◆ Work order
Restate the records below word for word, and omit the images they hold.
[Input records Boundary: Start]
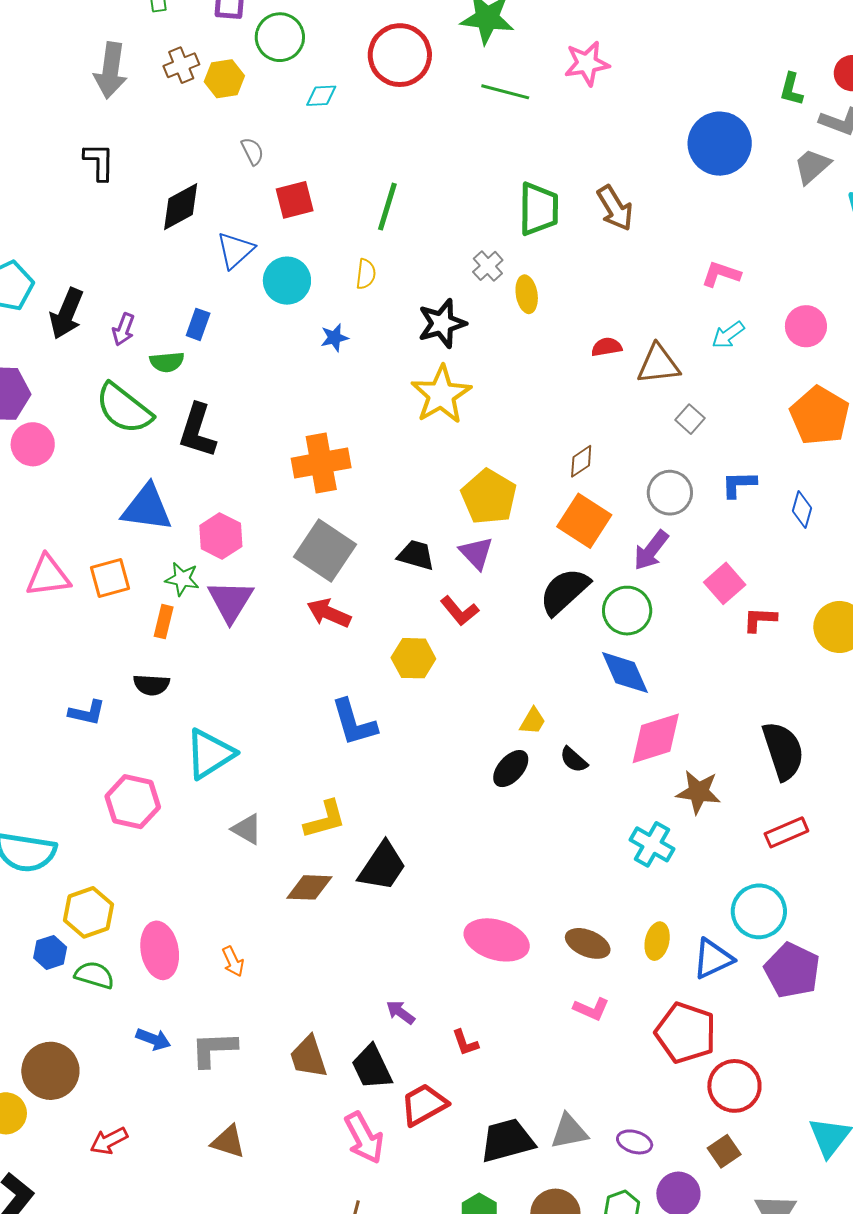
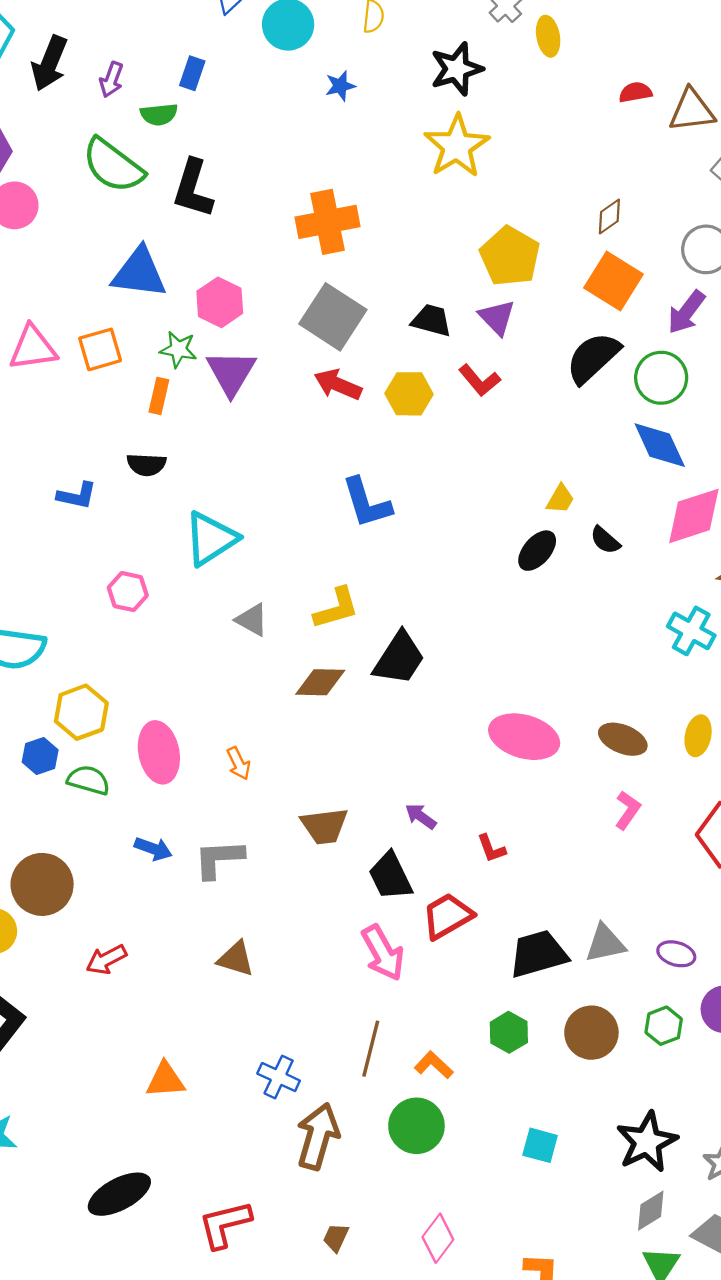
yellow hexagon: (413, 658) -> (409, 394), moved
pink hexagon: (133, 802) -> (128, 592), size x0.7
pink L-shape: (591, 1009) -> (628, 810), turned -78
brown trapezoid: (308, 1057) -> (324, 826), moved, turned -78

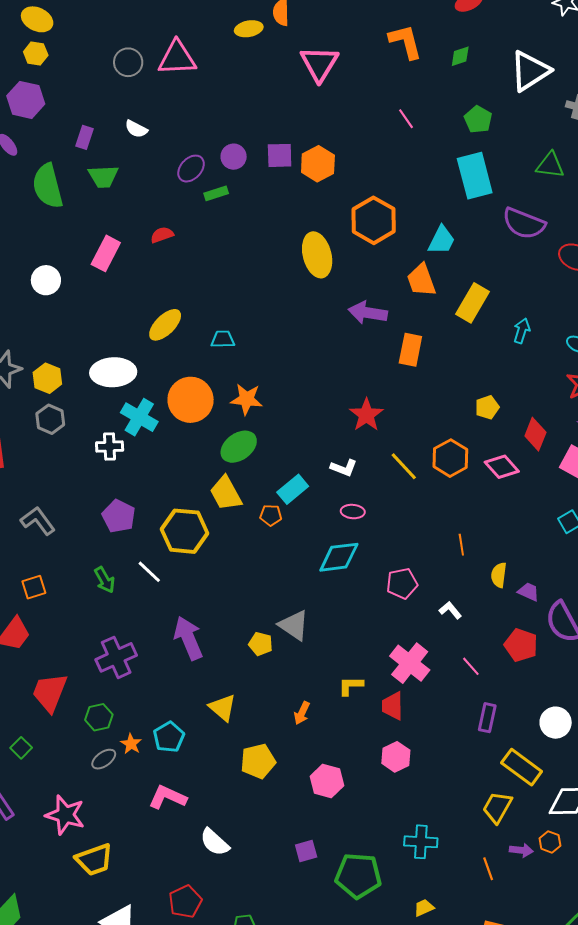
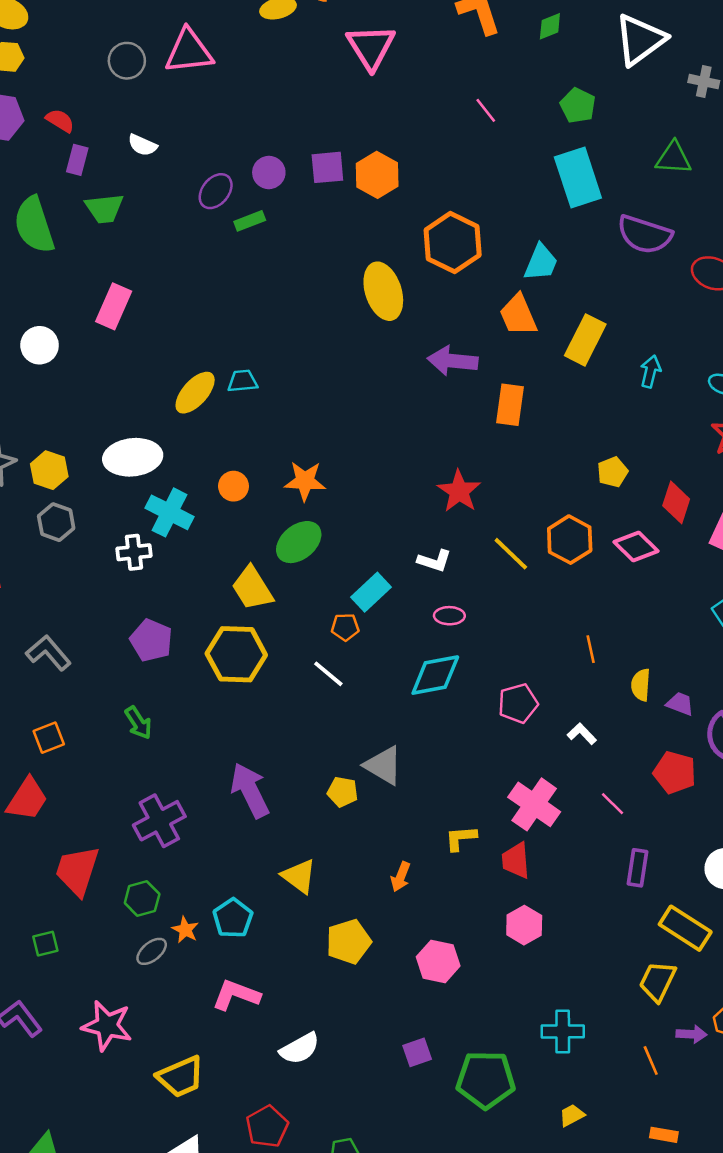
red semicircle: (162, 235) -> (60, 121), moved, turned 55
cyan trapezoid: (223, 339) -> (243, 381), moved
orange circle: (191, 400) -> (234, 486), size x0.5
yellow trapezoid: (226, 493) -> (252, 588), moved
white line: (149, 572) -> (328, 674), moved
green square: (21, 748) -> (45, 944), turned 35
white semicircle: (215, 842) -> (300, 1048), turned -68
yellow trapezoid: (94, 860) -> (181, 1077), moved

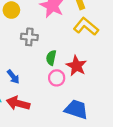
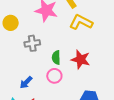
blue arrow: (13, 77) -> (26, 82), turned 96
pink circle: (57, 78) -> (54, 76), moved

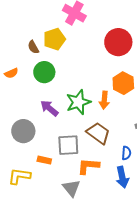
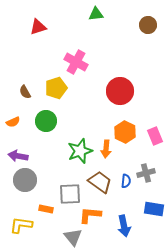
brown semicircle: (33, 47) -> (25, 92), moved
purple arrow: (49, 108) -> (18, 156), moved, turned -30
blue semicircle: (126, 153) -> (126, 181), moved

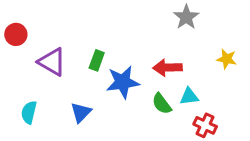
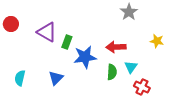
purple triangle: (52, 62) -> (47, 32), moved
cyan triangle: (189, 96) -> (131, 67), turned -48
green semicircle: (162, 104) -> (112, 72), turned -140

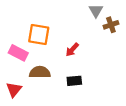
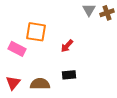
brown cross: (111, 25) -> (107, 13), moved
brown semicircle: (40, 72) -> (40, 84), moved

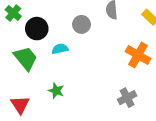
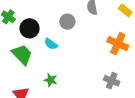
cyan semicircle: (60, 49) -> (51, 44), turned -128
gray cross: (127, 98) -> (112, 81), turned -35

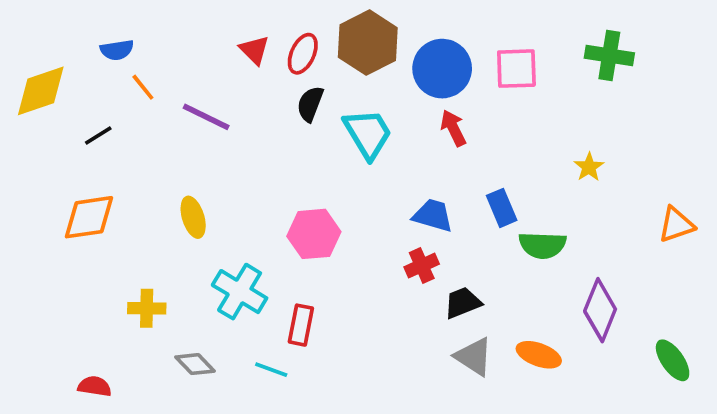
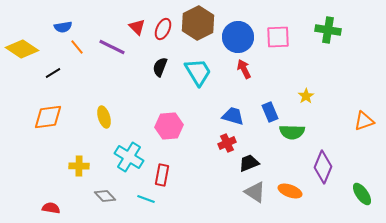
[Input records Boundary: End]
◆ Reply to the task
yellow hexagon: (413, 658) -> (409, 394), moved
pink hexagon: (133, 802) -> (128, 592), size x0.7
pink L-shape: (591, 1009) -> (628, 810), turned -78
brown trapezoid: (308, 1057) -> (324, 826), moved, turned -78

red semicircle: (162, 235) -> (60, 121), moved, turned 55
cyan trapezoid: (223, 339) -> (243, 381), moved
orange circle: (191, 400) -> (234, 486), size x0.5
yellow trapezoid: (226, 493) -> (252, 588), moved
white line: (149, 572) -> (328, 674), moved
green square: (21, 748) -> (45, 944), turned 35
white semicircle: (215, 842) -> (300, 1048), turned -68
yellow trapezoid: (94, 860) -> (181, 1077), moved

blue arrow: (13, 77) -> (26, 82), turned 96
pink circle: (57, 78) -> (54, 76), moved

brown semicircle: (33, 47) -> (25, 92), moved
purple arrow: (49, 108) -> (18, 156), moved, turned -30
blue semicircle: (126, 153) -> (126, 181), moved

purple triangle: (52, 62) -> (47, 32), moved
cyan triangle: (189, 96) -> (131, 67), turned -48
green semicircle: (162, 104) -> (112, 72), turned -140

brown cross: (111, 25) -> (107, 13), moved
brown semicircle: (40, 72) -> (40, 84), moved

cyan semicircle: (60, 49) -> (51, 44), turned -128
gray cross: (127, 98) -> (112, 81), turned -35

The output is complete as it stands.